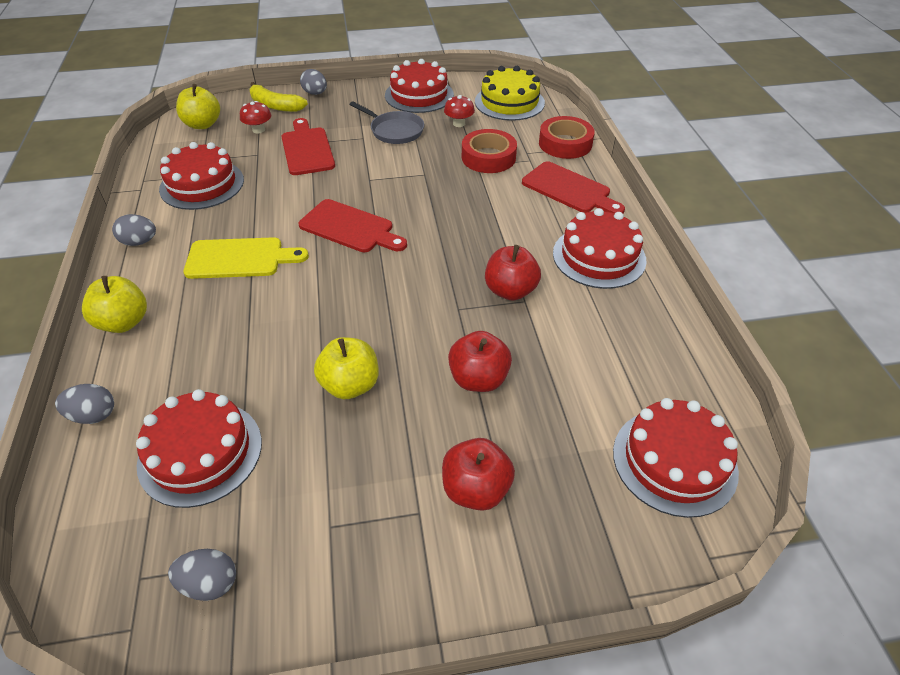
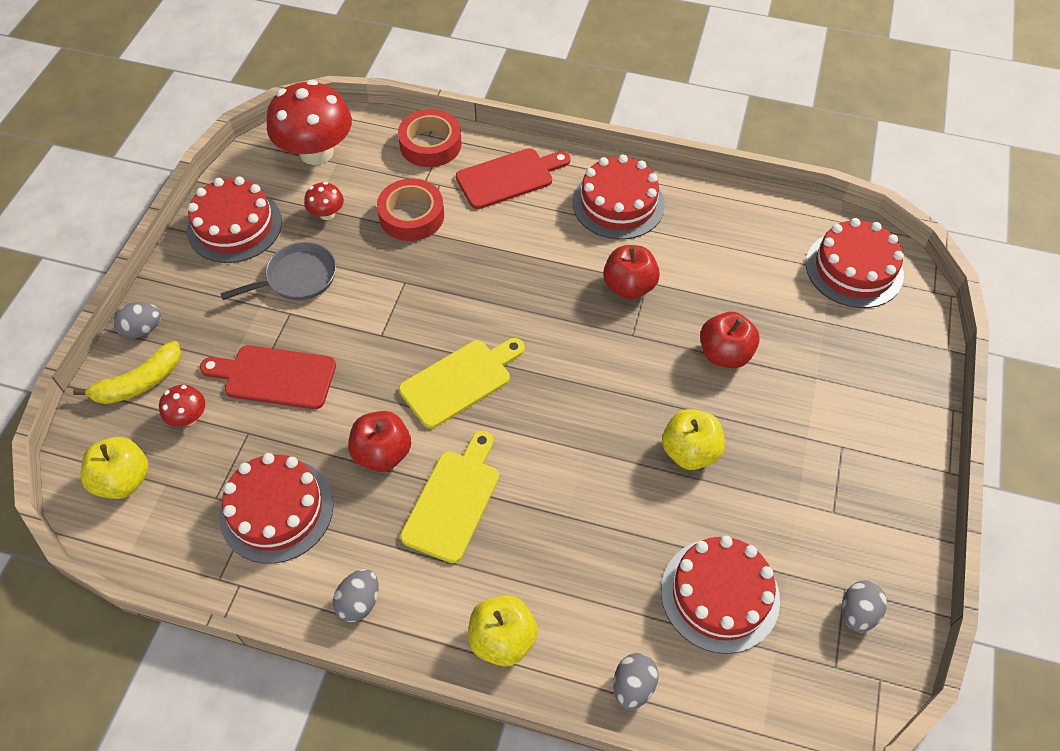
camera: 65 degrees left, 10 degrees up
(350, 228) = (460, 381): red cutting board -> yellow cutting board
(476, 489) = (834, 401): red apple -> red apple (382, 453)
(509, 102) = (316, 152): yellow cake -> red mushroom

YOUR TASK.
An exact, image-free transcript of the material is required.

EXERCISE RESPONSE.
camera: 65 degrees left, 10 degrees up
(350, 228) = (460, 381): red cutting board -> yellow cutting board
(476, 489) = (834, 401): red apple -> red apple (382, 453)
(509, 102) = (316, 152): yellow cake -> red mushroom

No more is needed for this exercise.